*About this exercise*
Leaving out the images, reproduce every line of the data that follows exactly.

★ ★ ★

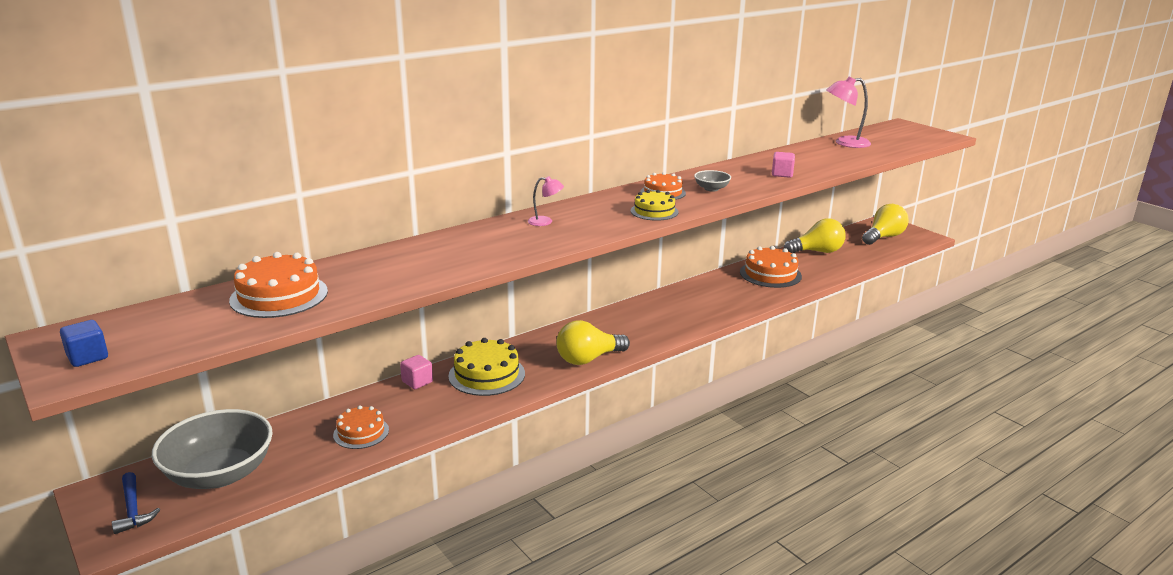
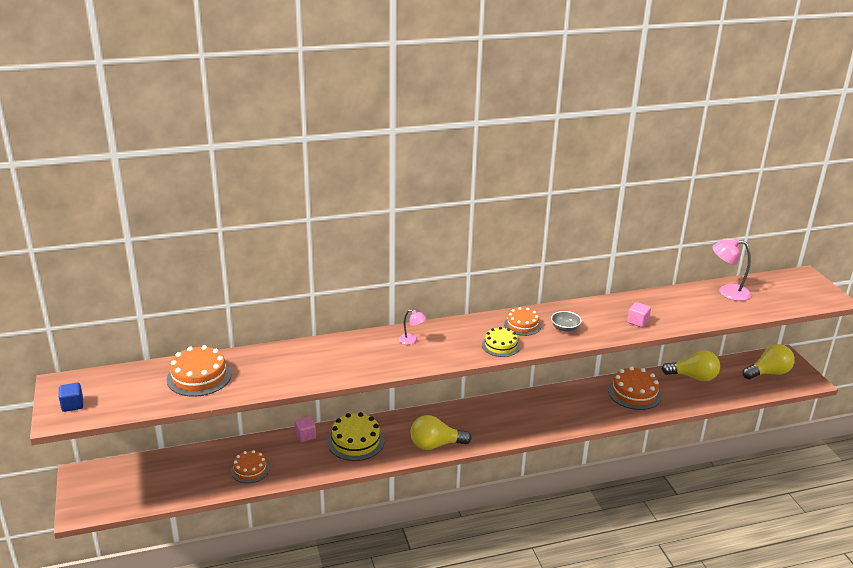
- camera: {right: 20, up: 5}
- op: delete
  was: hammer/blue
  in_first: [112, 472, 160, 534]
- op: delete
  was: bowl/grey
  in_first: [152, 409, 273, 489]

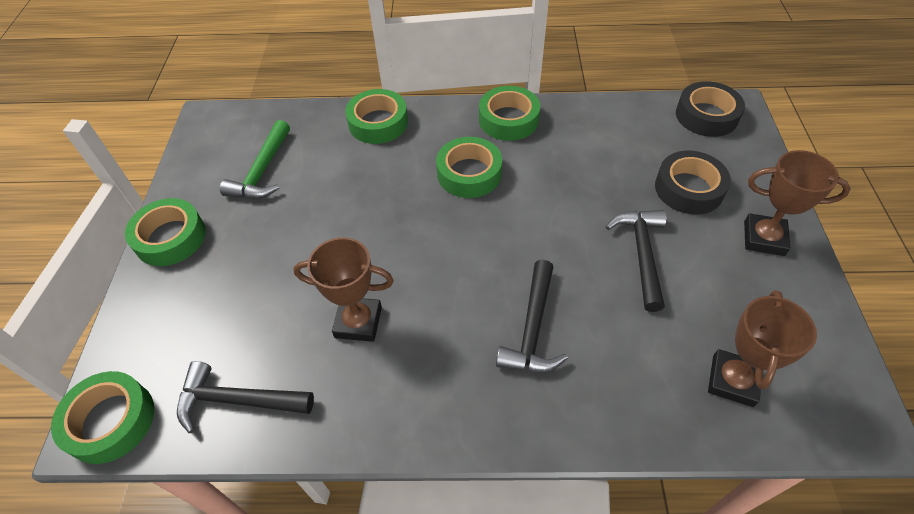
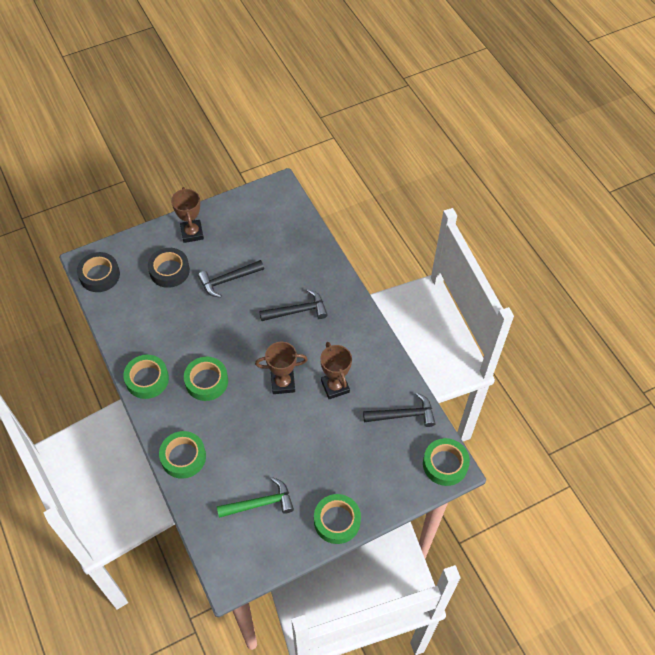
- camera: {right: -120, up: 5}
- op: move
  was: trophy/brown
  in_first: [708, 290, 817, 407]
  in_second: [255, 342, 308, 394]
- op: rotate
  was: hammer/black
  in_first: [177, 361, 314, 433]
  in_second: [363, 393, 436, 427]
  clockwise: -75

★ ★ ★

*The completed task*
- camera: {right: 20, up: 5}
- op: delete
  was: hammer/blue
  in_first: [112, 472, 160, 534]
- op: delete
  was: bowl/grey
  in_first: [152, 409, 273, 489]

- camera: {right: -120, up: 5}
- op: move
  was: trophy/brown
  in_first: [708, 290, 817, 407]
  in_second: [255, 342, 308, 394]
- op: rotate
  was: hammer/black
  in_first: [177, 361, 314, 433]
  in_second: [363, 393, 436, 427]
  clockwise: -75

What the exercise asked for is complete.